(PROVIDED INFORMATION)
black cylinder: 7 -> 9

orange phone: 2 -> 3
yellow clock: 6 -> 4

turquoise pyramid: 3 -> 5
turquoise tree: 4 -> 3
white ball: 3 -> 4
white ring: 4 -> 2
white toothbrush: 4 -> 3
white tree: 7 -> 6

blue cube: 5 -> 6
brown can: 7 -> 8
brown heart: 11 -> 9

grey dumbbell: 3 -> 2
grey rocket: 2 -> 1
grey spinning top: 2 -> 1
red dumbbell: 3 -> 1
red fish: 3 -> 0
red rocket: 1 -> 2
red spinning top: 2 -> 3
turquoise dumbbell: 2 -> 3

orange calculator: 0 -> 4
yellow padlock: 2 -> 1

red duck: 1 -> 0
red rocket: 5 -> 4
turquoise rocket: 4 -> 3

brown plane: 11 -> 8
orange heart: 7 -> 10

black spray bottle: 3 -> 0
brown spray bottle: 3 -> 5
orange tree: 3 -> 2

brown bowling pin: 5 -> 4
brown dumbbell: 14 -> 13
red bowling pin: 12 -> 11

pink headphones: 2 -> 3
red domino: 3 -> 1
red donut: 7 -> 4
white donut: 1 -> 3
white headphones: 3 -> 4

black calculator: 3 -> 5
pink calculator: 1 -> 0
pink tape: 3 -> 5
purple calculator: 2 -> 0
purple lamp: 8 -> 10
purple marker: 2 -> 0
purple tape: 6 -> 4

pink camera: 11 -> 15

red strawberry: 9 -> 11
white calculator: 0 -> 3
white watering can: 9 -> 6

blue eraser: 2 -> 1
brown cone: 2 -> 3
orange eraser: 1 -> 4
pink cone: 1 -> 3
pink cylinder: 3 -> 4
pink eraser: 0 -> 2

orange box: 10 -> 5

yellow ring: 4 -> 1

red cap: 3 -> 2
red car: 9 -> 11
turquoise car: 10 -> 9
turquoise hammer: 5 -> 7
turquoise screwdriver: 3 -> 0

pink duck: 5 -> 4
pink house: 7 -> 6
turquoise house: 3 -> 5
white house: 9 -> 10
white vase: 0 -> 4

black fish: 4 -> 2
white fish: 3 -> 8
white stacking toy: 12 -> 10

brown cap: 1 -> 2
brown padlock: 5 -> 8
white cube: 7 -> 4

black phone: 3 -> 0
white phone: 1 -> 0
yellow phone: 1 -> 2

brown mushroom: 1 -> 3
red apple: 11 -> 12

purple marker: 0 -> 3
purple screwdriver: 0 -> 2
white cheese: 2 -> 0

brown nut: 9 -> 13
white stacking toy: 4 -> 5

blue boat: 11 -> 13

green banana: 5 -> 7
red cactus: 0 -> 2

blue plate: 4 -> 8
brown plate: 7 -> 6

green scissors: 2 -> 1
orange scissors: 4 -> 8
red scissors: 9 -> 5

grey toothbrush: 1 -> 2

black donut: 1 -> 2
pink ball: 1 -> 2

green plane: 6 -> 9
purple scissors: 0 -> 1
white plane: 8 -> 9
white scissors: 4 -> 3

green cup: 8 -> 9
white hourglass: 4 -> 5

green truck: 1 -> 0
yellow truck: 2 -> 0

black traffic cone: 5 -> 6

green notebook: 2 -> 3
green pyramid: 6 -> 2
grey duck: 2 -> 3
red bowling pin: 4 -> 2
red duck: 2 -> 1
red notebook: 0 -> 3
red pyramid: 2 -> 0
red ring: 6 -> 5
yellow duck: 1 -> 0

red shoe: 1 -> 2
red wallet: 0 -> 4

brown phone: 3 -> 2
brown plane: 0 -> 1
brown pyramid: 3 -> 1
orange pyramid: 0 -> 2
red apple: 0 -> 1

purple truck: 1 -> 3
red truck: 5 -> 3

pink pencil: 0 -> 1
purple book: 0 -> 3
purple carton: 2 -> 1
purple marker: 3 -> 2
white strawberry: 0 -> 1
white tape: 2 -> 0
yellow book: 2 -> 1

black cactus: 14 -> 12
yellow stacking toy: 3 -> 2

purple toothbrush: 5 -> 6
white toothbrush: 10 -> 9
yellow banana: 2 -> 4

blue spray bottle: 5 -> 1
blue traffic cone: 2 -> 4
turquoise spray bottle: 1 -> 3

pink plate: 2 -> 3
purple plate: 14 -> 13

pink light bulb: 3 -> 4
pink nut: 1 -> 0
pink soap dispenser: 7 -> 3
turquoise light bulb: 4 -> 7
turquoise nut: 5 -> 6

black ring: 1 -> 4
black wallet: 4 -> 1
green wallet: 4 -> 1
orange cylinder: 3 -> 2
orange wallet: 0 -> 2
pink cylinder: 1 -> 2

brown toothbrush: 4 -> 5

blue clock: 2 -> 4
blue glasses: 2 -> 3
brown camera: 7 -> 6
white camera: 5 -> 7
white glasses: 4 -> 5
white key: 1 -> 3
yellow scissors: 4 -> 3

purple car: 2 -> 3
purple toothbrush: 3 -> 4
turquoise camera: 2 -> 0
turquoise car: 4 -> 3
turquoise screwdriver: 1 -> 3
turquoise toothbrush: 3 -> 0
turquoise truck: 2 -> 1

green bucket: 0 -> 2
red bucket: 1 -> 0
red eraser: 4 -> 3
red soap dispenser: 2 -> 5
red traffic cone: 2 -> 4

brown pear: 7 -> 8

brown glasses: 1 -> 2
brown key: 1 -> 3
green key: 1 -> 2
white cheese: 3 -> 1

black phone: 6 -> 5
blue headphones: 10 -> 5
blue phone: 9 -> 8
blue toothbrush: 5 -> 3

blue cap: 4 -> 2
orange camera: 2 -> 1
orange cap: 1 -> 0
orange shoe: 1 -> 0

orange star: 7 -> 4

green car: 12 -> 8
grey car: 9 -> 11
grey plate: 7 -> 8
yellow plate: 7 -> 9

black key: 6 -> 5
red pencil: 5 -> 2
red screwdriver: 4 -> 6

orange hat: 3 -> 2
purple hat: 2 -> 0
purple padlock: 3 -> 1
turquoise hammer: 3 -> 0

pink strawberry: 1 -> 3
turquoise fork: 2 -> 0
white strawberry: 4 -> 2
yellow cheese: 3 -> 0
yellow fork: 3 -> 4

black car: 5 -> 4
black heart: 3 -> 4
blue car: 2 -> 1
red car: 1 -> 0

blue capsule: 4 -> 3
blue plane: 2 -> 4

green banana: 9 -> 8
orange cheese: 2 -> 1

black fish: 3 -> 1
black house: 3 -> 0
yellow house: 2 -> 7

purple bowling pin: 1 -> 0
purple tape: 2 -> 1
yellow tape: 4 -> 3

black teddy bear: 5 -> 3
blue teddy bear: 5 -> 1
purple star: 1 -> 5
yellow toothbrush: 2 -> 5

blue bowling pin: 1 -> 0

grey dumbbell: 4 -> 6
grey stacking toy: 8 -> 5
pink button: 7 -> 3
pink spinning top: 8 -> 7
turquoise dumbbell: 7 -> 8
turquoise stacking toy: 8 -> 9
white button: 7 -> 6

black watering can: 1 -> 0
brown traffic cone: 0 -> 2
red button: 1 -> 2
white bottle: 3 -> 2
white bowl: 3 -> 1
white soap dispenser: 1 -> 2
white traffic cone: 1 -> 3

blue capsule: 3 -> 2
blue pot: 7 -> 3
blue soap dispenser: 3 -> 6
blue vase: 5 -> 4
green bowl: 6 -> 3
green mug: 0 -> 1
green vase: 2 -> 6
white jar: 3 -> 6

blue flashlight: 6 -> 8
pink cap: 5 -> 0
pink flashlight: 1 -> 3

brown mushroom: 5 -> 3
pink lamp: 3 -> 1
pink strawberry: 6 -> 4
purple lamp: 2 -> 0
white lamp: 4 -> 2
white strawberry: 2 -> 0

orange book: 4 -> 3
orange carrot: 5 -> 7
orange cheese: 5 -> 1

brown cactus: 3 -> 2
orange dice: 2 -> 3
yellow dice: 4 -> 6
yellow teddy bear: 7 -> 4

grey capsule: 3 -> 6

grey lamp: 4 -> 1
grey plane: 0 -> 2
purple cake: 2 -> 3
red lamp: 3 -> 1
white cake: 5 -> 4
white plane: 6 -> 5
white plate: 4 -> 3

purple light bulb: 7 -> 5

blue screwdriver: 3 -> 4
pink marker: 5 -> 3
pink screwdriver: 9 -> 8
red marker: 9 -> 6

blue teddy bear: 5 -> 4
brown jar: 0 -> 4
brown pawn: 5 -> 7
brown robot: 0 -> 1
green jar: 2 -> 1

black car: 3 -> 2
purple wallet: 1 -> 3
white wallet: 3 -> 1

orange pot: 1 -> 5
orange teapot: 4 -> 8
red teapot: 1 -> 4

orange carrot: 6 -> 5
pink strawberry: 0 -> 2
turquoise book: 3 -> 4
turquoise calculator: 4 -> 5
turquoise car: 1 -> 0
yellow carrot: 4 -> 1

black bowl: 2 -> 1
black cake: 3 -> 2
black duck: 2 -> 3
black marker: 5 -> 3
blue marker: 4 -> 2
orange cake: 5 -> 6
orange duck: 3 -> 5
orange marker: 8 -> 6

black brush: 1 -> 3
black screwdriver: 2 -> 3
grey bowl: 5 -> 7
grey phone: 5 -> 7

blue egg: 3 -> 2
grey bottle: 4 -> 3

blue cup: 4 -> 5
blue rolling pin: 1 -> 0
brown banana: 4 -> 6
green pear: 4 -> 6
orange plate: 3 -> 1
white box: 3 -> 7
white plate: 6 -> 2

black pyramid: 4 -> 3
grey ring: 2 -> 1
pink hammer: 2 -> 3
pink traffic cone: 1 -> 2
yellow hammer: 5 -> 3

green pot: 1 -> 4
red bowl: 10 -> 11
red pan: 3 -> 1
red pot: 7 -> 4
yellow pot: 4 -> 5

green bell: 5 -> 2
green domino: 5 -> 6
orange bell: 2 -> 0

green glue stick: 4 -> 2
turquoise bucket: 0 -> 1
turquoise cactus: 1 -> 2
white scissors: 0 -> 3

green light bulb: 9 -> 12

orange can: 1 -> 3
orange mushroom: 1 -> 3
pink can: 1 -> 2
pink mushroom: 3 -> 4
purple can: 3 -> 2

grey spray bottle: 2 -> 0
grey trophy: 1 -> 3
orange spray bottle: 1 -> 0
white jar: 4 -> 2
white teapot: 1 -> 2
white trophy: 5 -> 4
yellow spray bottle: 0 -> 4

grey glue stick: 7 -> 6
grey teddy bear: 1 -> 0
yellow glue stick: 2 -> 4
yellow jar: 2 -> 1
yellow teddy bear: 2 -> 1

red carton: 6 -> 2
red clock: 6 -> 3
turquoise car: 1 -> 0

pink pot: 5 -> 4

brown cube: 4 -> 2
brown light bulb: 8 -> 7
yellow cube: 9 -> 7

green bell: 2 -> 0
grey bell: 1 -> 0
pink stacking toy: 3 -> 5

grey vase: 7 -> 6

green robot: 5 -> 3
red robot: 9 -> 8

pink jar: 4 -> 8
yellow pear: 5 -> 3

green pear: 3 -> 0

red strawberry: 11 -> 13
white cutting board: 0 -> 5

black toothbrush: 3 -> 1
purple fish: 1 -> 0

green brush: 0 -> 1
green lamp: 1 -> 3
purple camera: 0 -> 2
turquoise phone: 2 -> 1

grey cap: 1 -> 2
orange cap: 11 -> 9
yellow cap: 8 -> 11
(End PROVIDED INFORMATION)
• WHAT IS REQUIRED
Would you repeat, exactly and with nothing added, every line from the line containing "purple fish: 1 -> 0" through the last line of the records above?

• TASK SOLUTION
purple fish: 1 -> 0

green brush: 0 -> 1
green lamp: 1 -> 3
purple camera: 0 -> 2
turquoise phone: 2 -> 1

grey cap: 1 -> 2
orange cap: 11 -> 9
yellow cap: 8 -> 11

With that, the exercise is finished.